Requirement: Lines that include the string "blue" are the ones to copy from the entries below.

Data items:
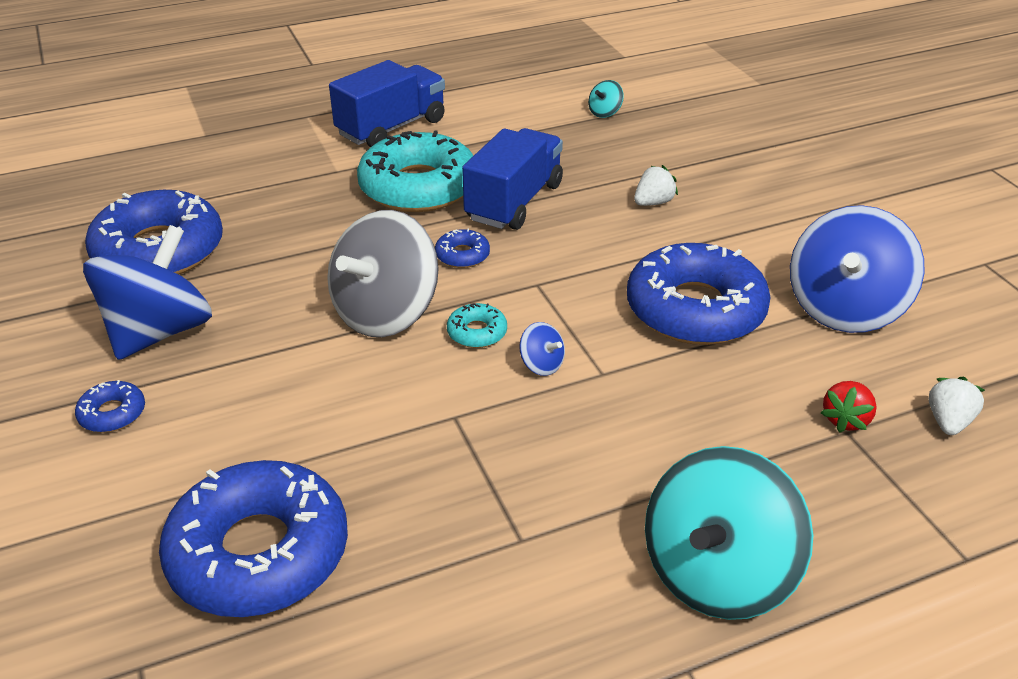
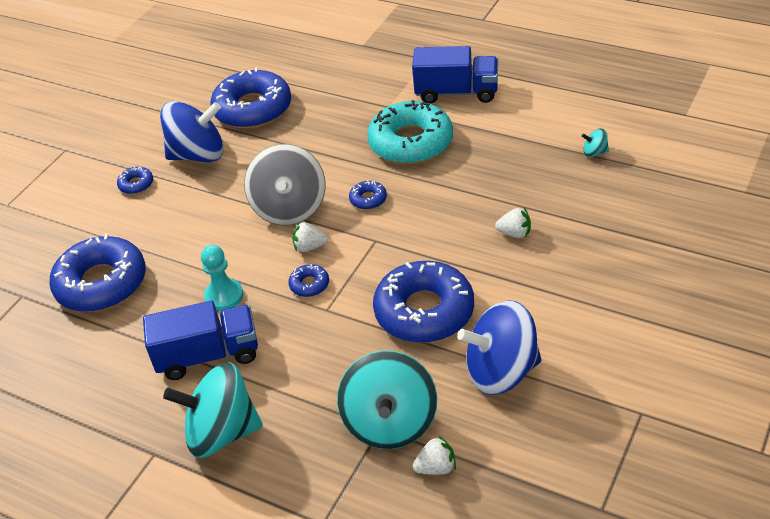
camera: 55 degrees right, 5 degrees up
(386, 313) = (289, 208): grey spinning top -> grey spinning top turned 90 degrees counterclockwise
(463, 443) = (224, 296): none -> turquoise pawn
(477, 332) = (309, 247): turquoise donut -> white strawberry
(514, 202) = (442, 183): blue truck -> blue truck (208, 355)
(541, 365) = (309, 284): blue spinning top -> blue donut
(846, 420) = (390, 423): red strawberry -> turquoise spinning top

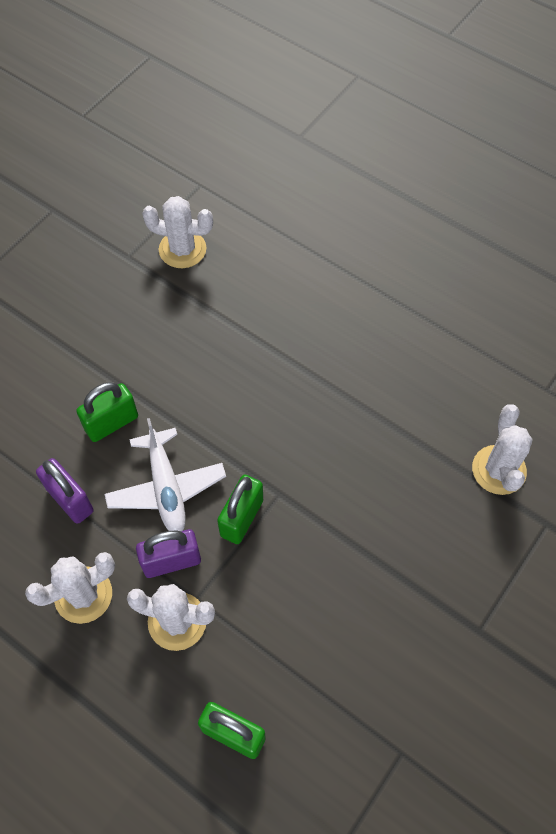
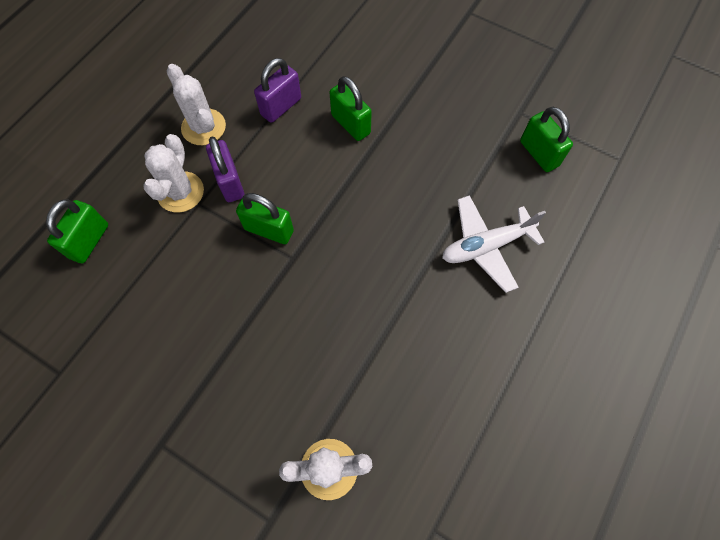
camera: 85 degrees right, 5 degrees up
(166, 487) = (294, 170): white plane -> white plane (486, 246)
(182, 249) = (539, 154): white cactus -> green padlock

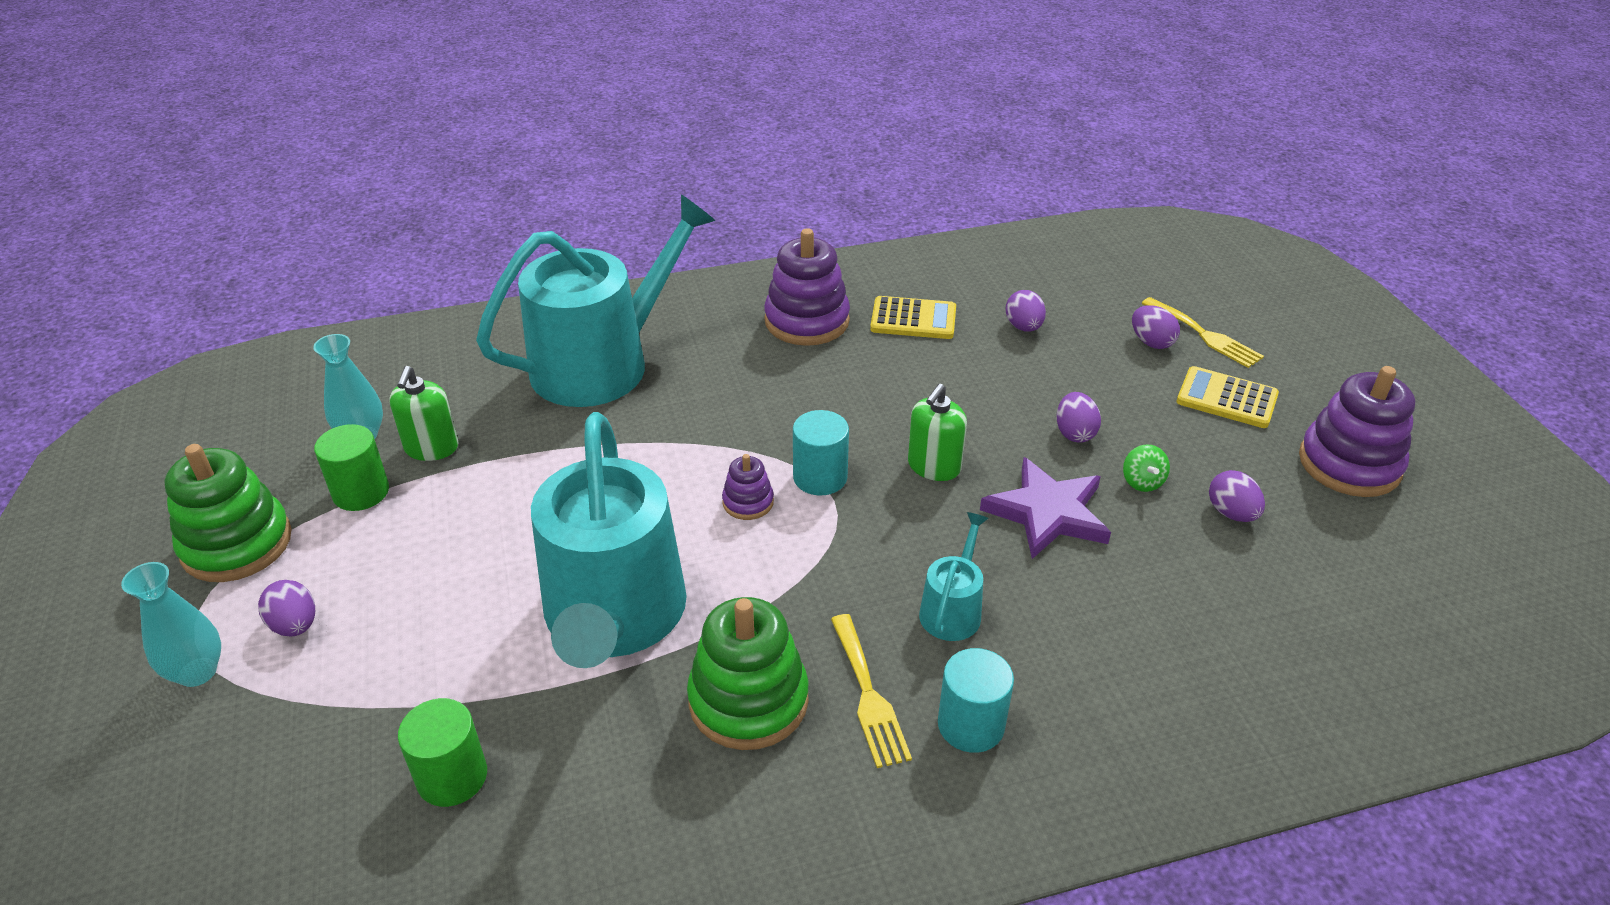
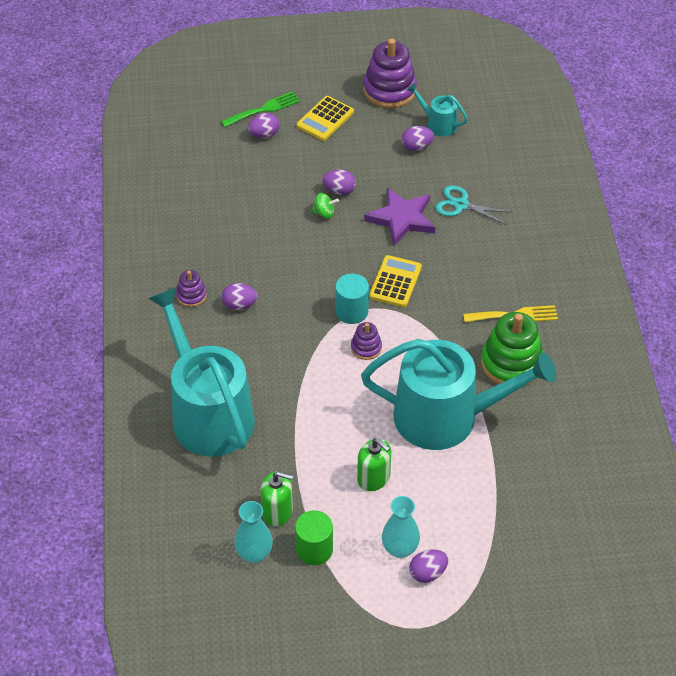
camera: 80 degrees left, 10 degrees up
(197, 672) = (456, 619): turquoise vase -> turquoise vase (400, 549)
(237, 544) = (350, 615): green stacking toy -> none
(452, 776) = (543, 489): green cylinder -> none
(807, 321) = (191, 295): purple stacking toy -> purple stacking toy, size x0.50
(913, 319) = (206, 240): yellow calculator -> yellow calculator (395, 282)
(934, 466) = (354, 258): green soap dispenser -> green soap dispenser (374, 478)
(952, 610) = (464, 272): turquoise watering can -> turquoise watering can (438, 124)
(971, 725) = (537, 280): turquoise cylinder -> none
(1023, 327) = (231, 188): purple egg -> purple egg (239, 305)
(1119, 588) = (461, 205): none -> turquoise scissors
(1142, 482) = (386, 174): green spinning top -> green spinning top (324, 213)
(1204, 335) = (264, 109): yellow fork -> green fork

Solution for this problem:
(514, 202) = (442, 183): blue truck -> blue truck (208, 355)
(541, 365) = (309, 284): blue spinning top -> blue donut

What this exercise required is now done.